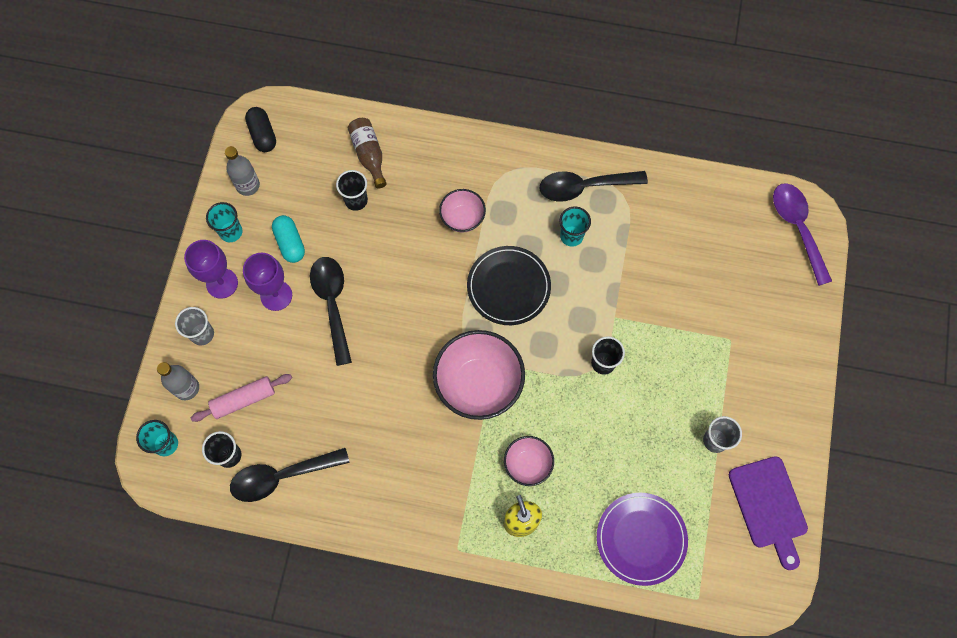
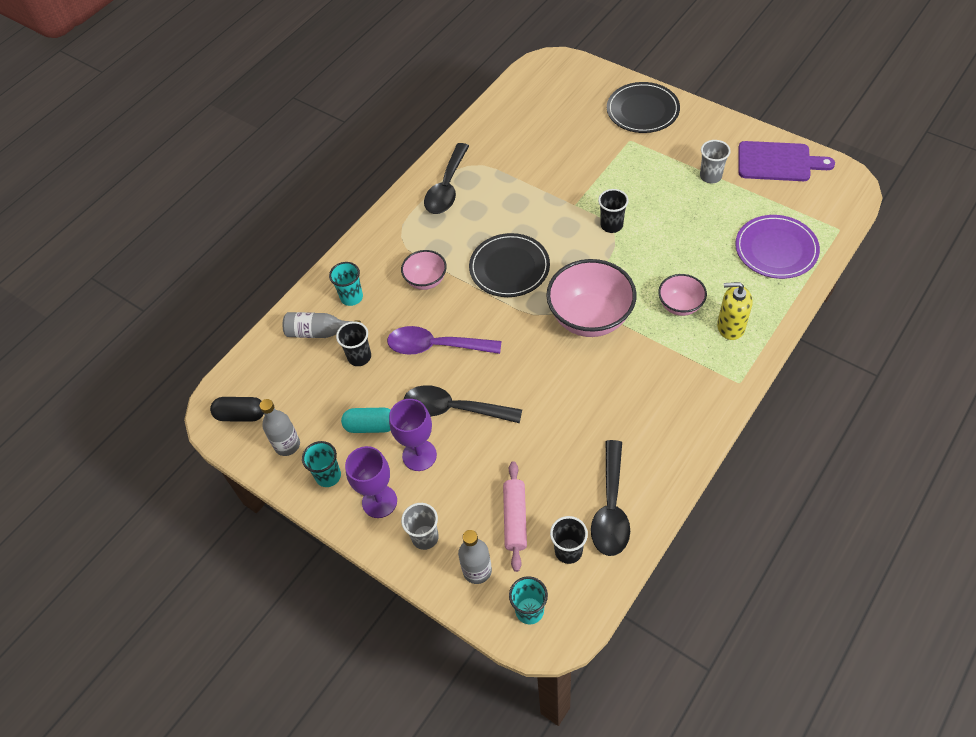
camera: 60 degrees left, 15 degrees down
brown bottle [348,118,387,189] -> grey bottle [283,312,361,338]
turquoise cup [560,207,591,247] -> turquoise cup moved to [329,262,363,306]
purple spoon [773,183,832,286] -> purple spoon moved to [387,326,501,355]
none -> black plate [607,82,680,133]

--------------------------------

■ **Action item**: Please show the lines in the entries above that hold the string "moved".

■ **Answer area**:
turquoise cup [560,207,591,247] -> turquoise cup moved to [329,262,363,306]
purple spoon [773,183,832,286] -> purple spoon moved to [387,326,501,355]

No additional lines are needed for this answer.